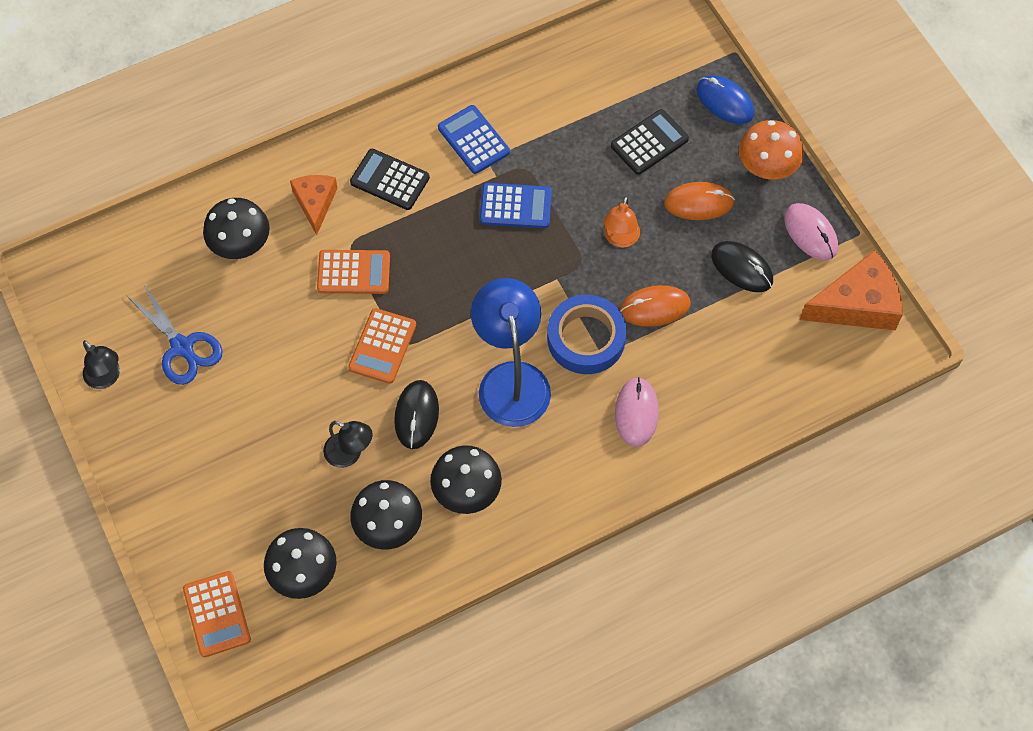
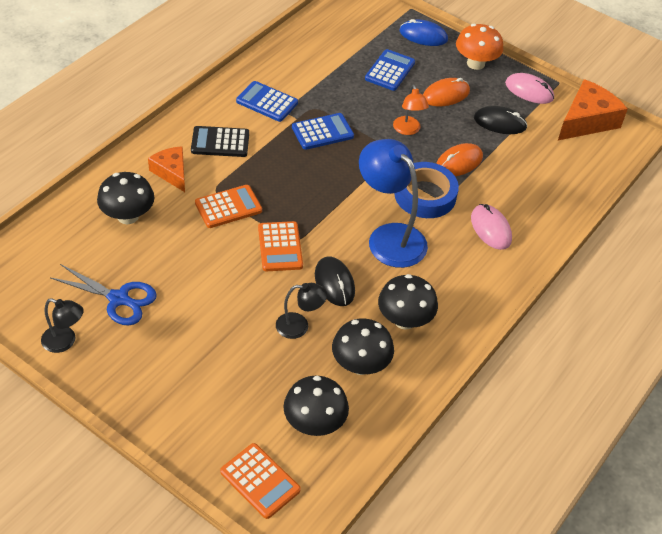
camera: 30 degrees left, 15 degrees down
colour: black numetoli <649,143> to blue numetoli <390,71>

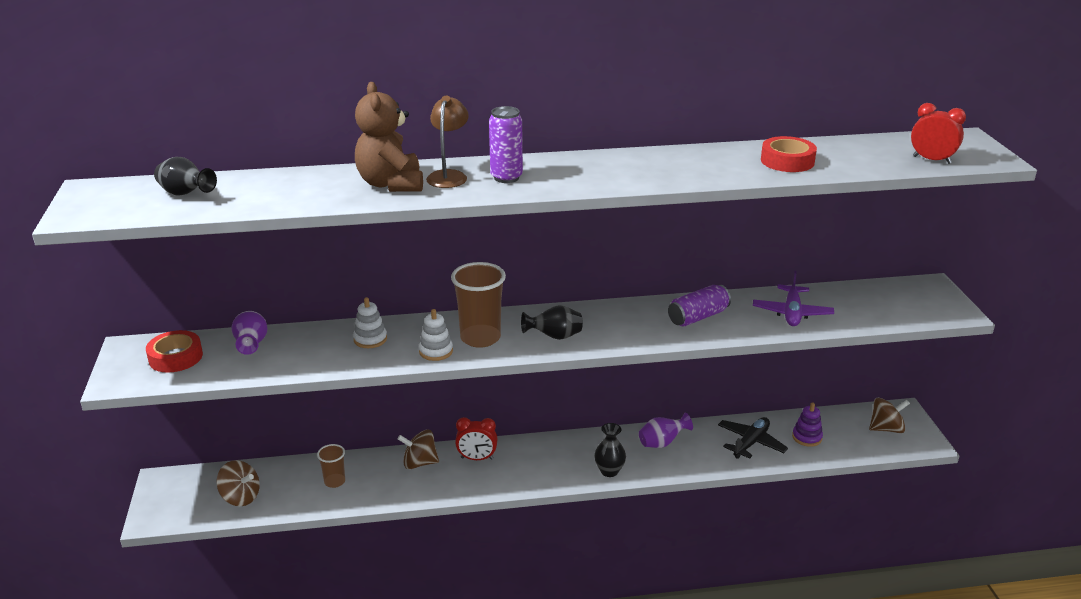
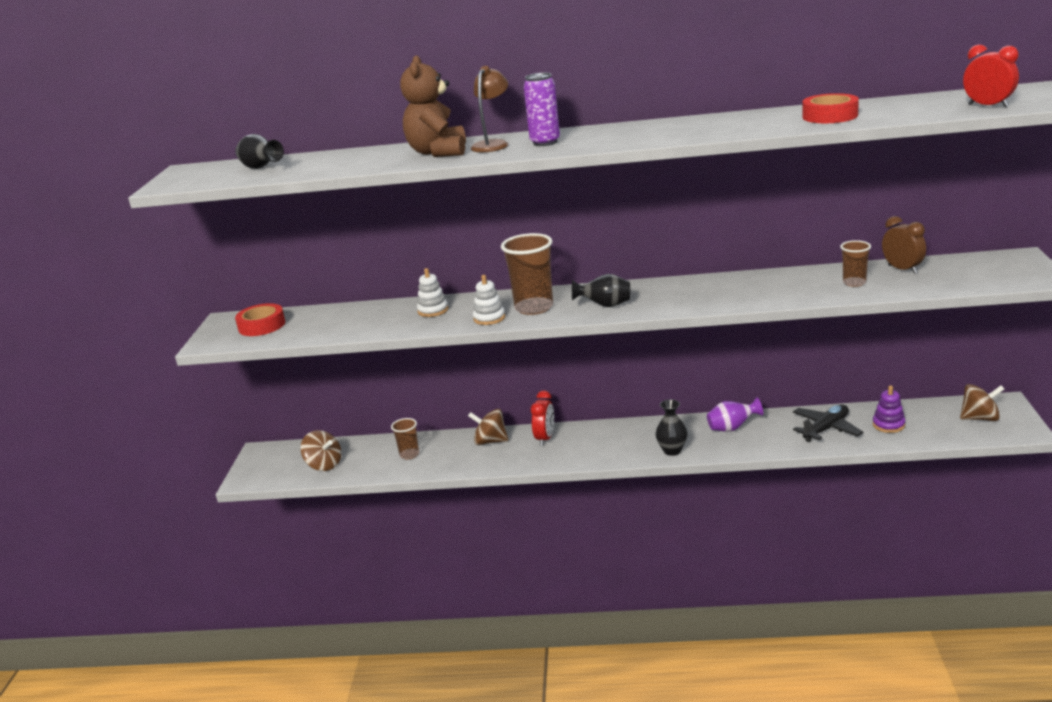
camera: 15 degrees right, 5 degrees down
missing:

++++++

WHAT YOU HAVE TO DO:
From the line containing "colour: black numetoli" through the final line of the listing above, reproduce every line exactly, with no pictures.

FINISHED EXERCISE:
colour: black numetoli <649,143> to blue numetoli <390,71>

camera: 15 degrees right, 5 degrees down
missing:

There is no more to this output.